■ **WHAT YOU ARE ASKED TO DO**
Starting with the line that has "(351, 393) = (611, 448): purple" in the records below and stopping after the line that has "(311, 410) = (281, 239): green", output every line exactly and nothing else; skip pictures.

■ **EXCERPTED RECORDS**
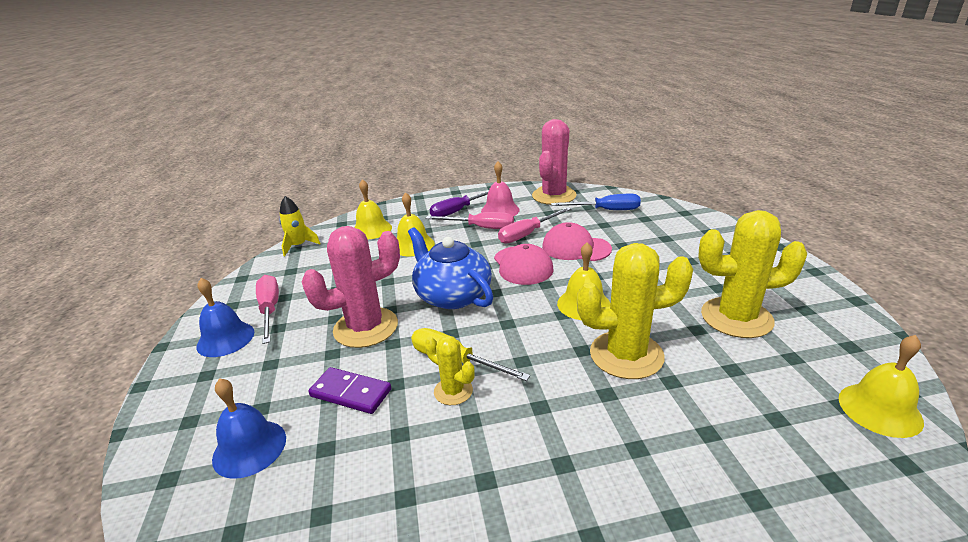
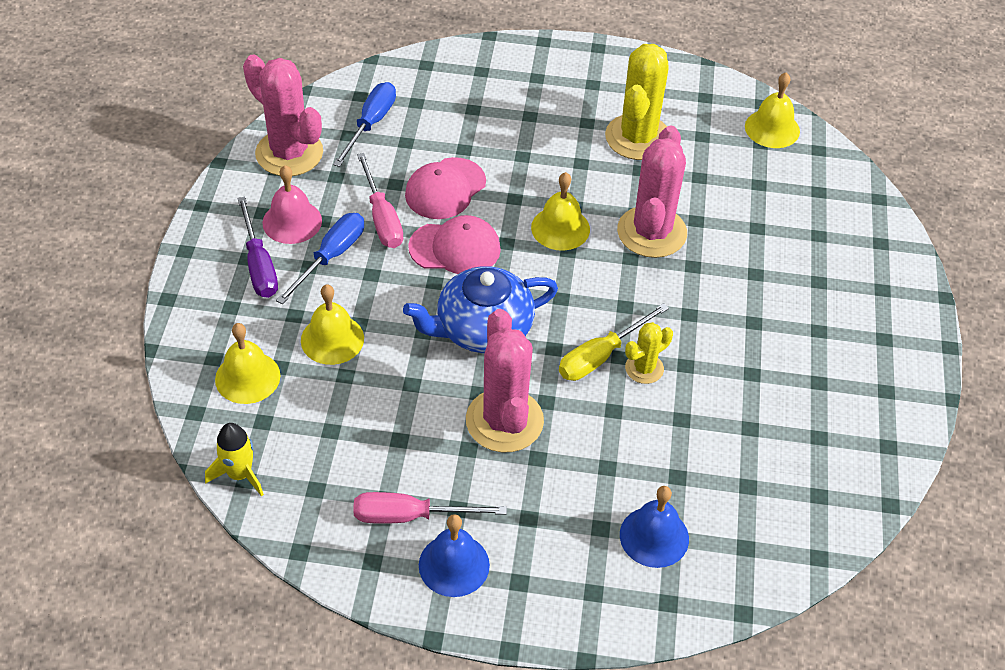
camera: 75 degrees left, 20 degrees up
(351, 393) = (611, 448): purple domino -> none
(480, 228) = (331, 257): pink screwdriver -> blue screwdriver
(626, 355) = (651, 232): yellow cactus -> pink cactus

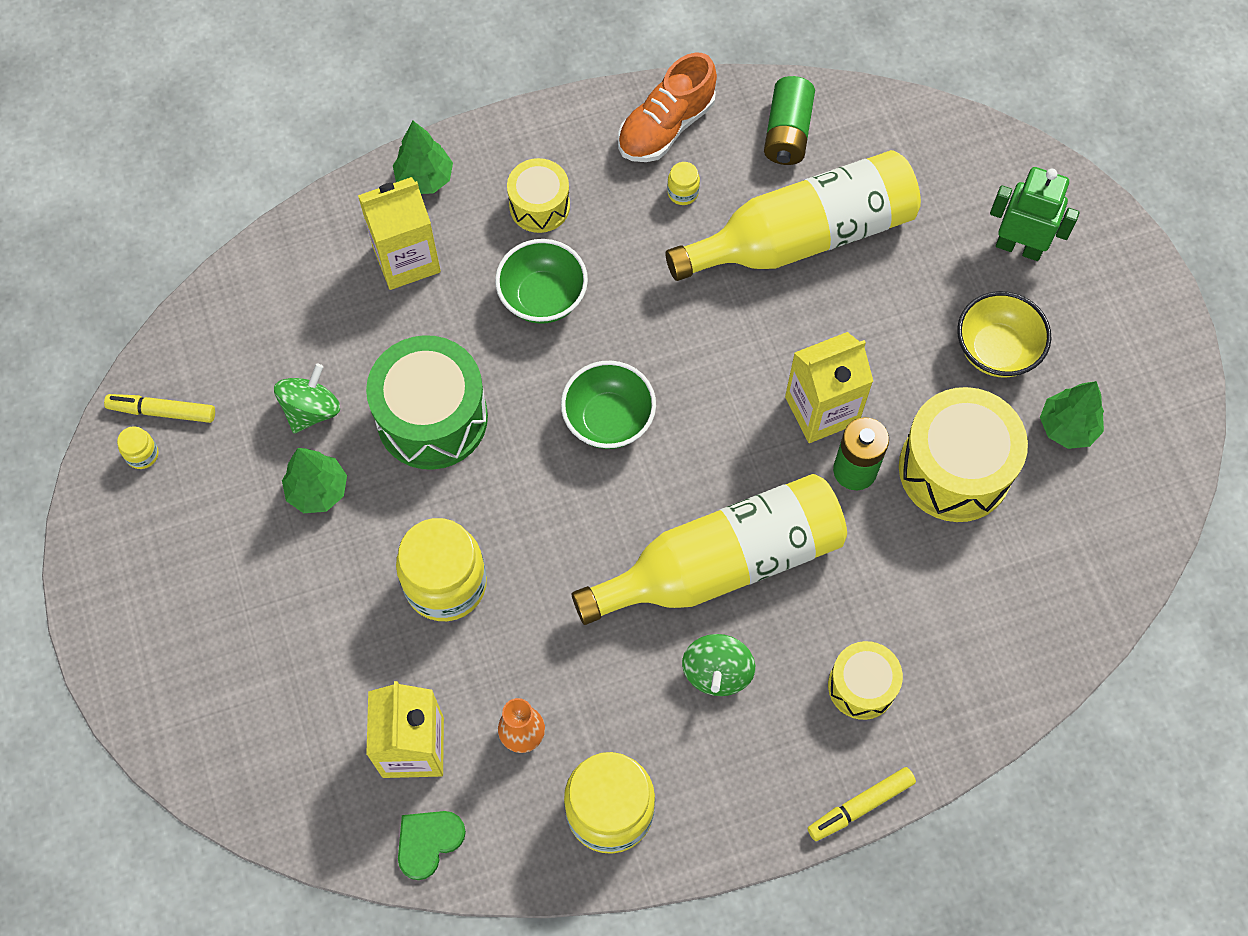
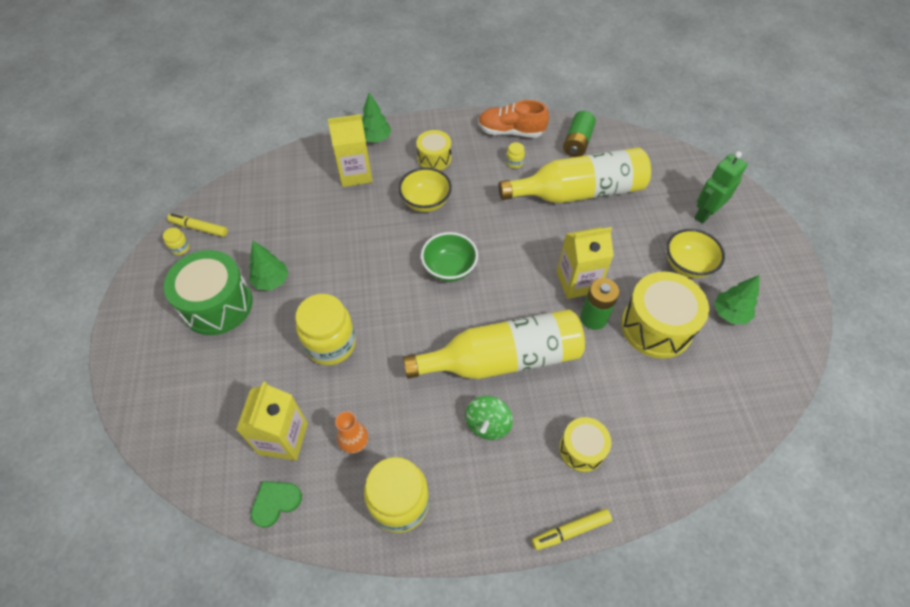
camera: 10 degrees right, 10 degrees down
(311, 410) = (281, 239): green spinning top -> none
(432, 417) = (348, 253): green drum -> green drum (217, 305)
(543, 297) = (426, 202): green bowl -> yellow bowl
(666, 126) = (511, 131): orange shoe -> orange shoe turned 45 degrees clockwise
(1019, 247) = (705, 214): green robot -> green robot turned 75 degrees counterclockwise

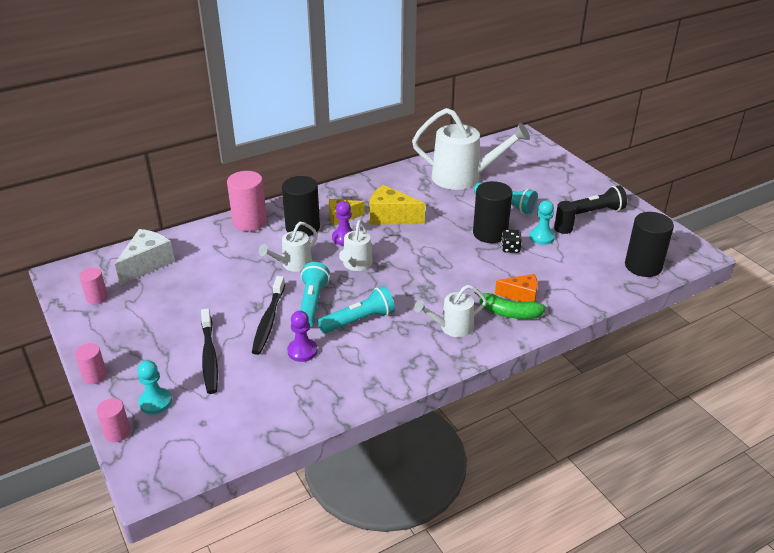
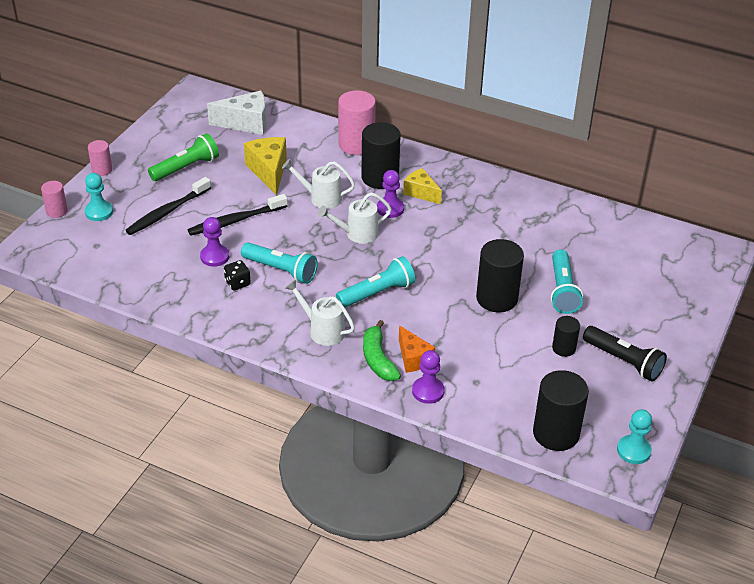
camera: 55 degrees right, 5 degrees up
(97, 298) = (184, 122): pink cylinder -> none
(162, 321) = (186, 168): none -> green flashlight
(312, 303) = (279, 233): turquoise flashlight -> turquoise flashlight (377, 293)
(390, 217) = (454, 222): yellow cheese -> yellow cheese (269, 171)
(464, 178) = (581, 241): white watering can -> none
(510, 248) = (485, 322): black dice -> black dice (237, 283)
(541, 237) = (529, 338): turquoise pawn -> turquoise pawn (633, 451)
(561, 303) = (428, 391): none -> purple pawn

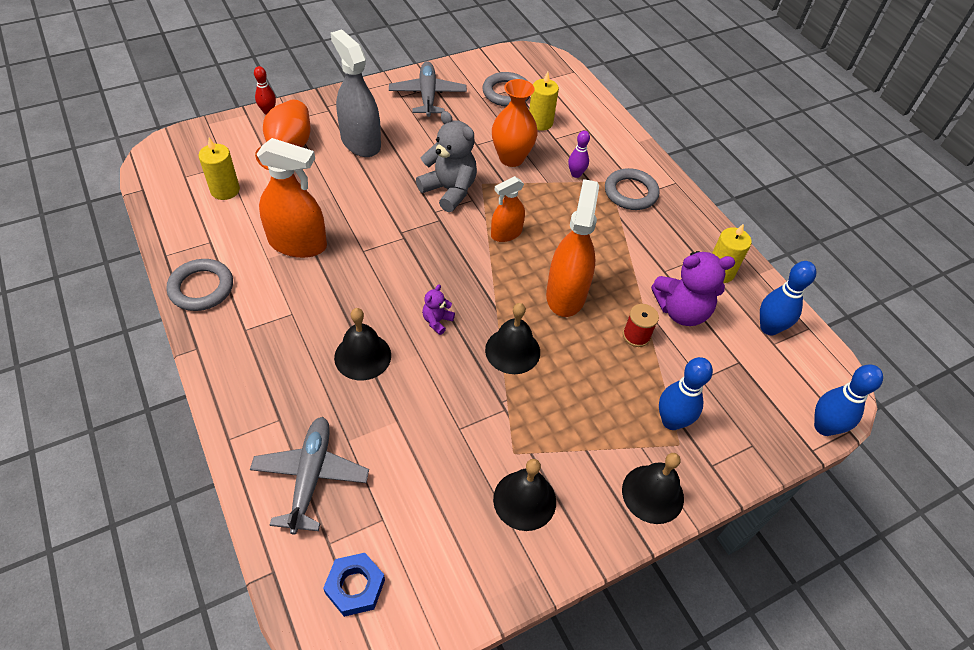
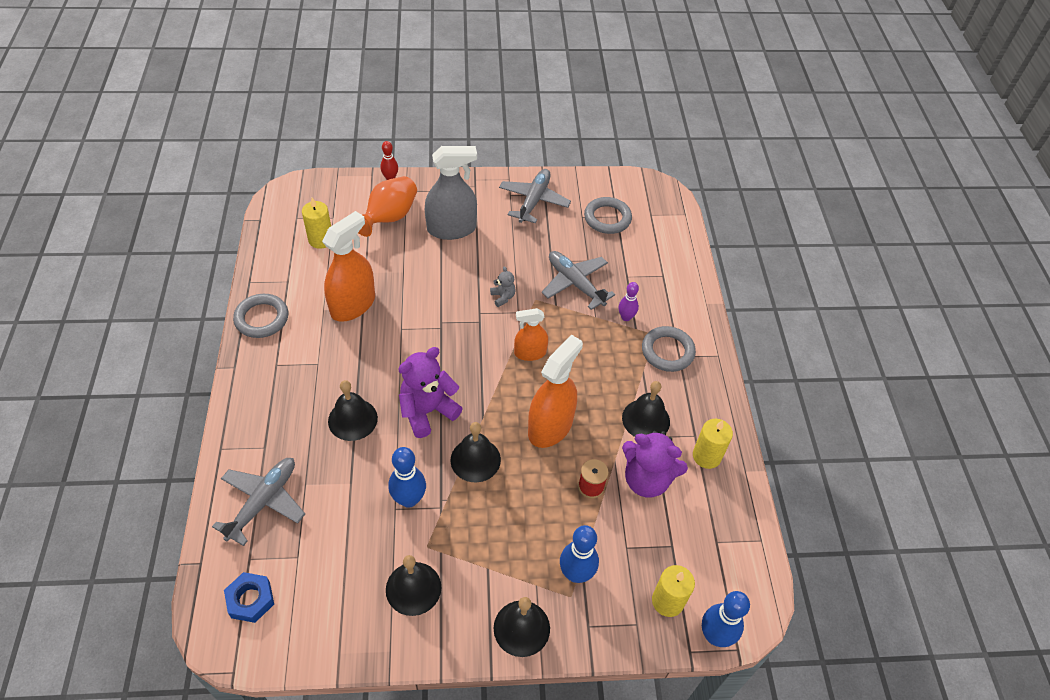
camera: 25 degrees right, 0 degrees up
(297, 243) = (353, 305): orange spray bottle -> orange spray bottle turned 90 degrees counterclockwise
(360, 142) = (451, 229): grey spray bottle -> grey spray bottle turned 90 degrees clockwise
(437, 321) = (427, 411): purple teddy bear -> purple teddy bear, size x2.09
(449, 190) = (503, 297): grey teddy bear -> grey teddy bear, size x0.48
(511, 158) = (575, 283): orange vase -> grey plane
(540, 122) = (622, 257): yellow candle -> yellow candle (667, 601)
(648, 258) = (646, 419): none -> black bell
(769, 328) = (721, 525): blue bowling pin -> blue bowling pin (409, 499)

■ **OUTPUT OF THE TASK**
(351, 393) = (611, 448): purple domino -> none
(480, 228) = (331, 257): pink screwdriver -> blue screwdriver
(626, 355) = (651, 232): yellow cactus -> pink cactus

camera: 10 degrees right, 10 degrees down
(311, 410) = (281, 239): green spinning top -> none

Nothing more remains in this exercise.